Items from a data source:
################
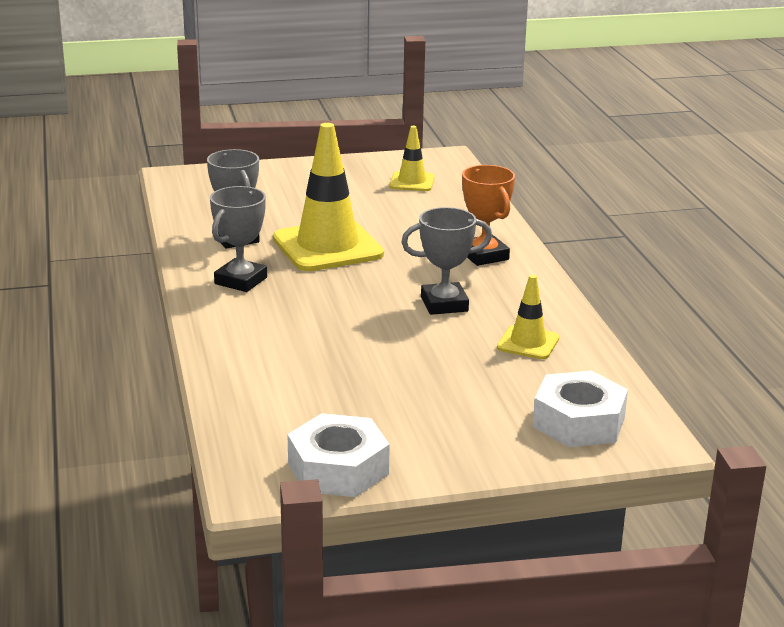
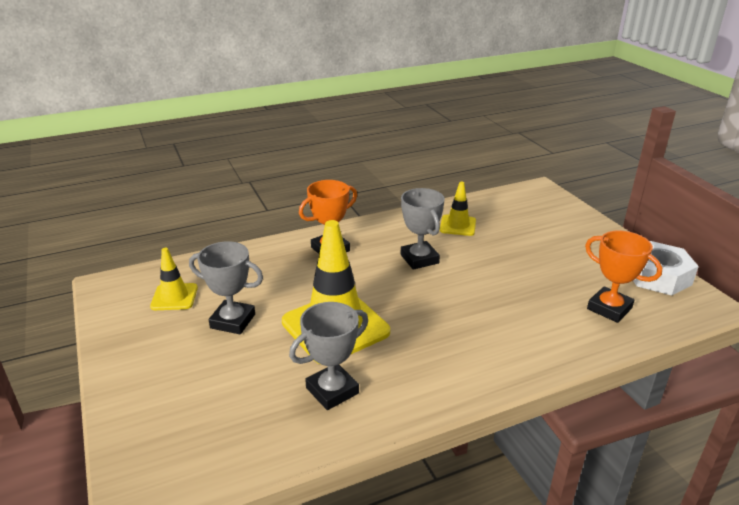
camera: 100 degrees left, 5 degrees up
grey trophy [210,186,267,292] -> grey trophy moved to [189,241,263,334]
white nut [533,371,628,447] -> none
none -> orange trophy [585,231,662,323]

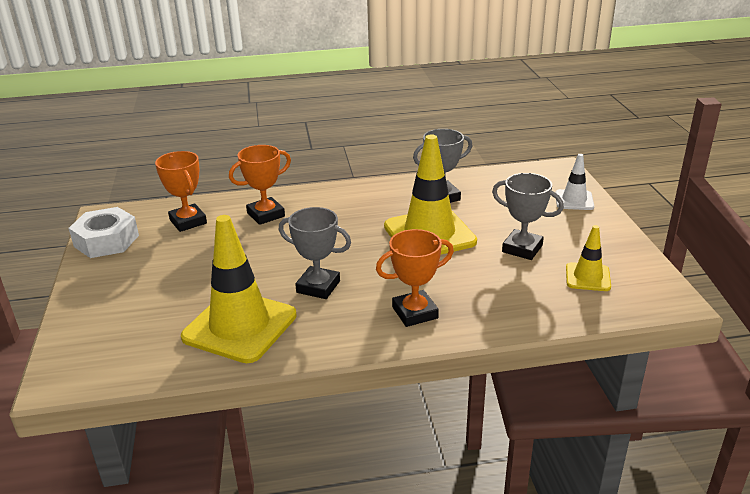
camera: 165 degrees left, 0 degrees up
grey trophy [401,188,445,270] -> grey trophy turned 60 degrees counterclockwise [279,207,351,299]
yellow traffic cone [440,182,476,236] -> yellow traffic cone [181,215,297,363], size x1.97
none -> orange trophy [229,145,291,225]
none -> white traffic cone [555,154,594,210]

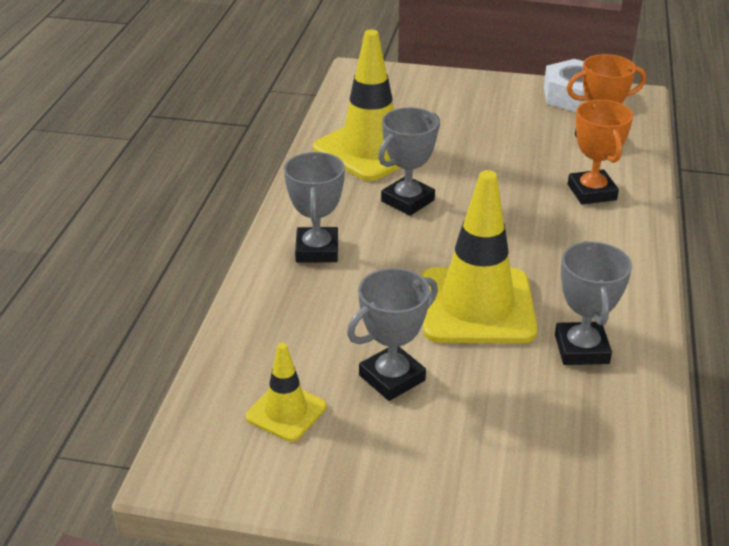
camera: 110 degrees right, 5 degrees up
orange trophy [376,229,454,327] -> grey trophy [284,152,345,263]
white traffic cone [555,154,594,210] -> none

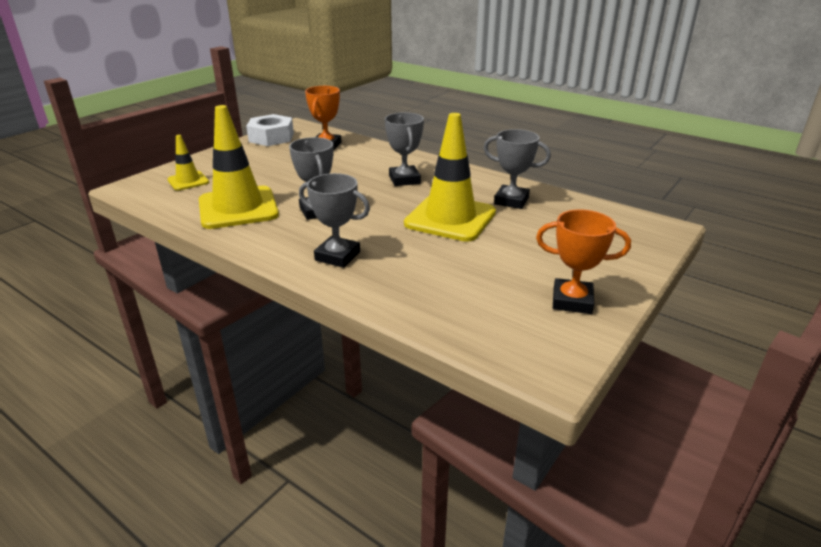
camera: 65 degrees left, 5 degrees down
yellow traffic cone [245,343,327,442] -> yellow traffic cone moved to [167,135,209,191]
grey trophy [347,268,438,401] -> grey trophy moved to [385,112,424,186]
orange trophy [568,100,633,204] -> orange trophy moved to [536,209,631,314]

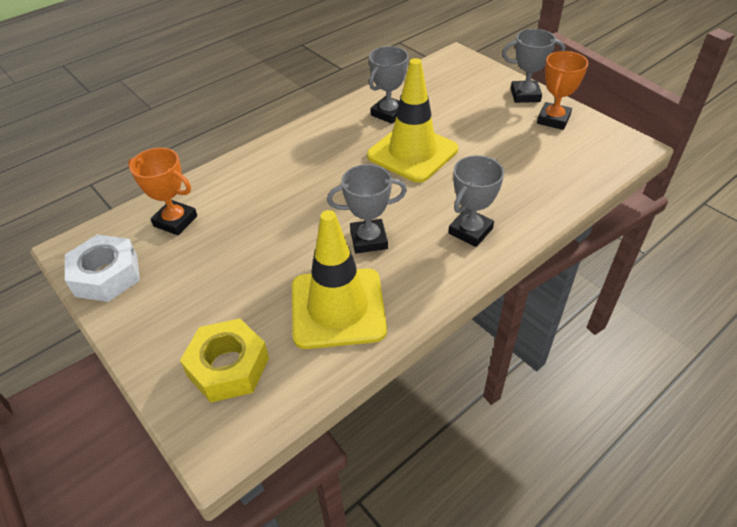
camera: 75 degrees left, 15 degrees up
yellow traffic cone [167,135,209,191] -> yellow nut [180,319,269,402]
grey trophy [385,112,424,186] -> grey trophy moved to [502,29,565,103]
################
## [What you should do]
For the entries shown above, give the number of lines that include the word "yellow", without any other text.

## [Expected answer]
3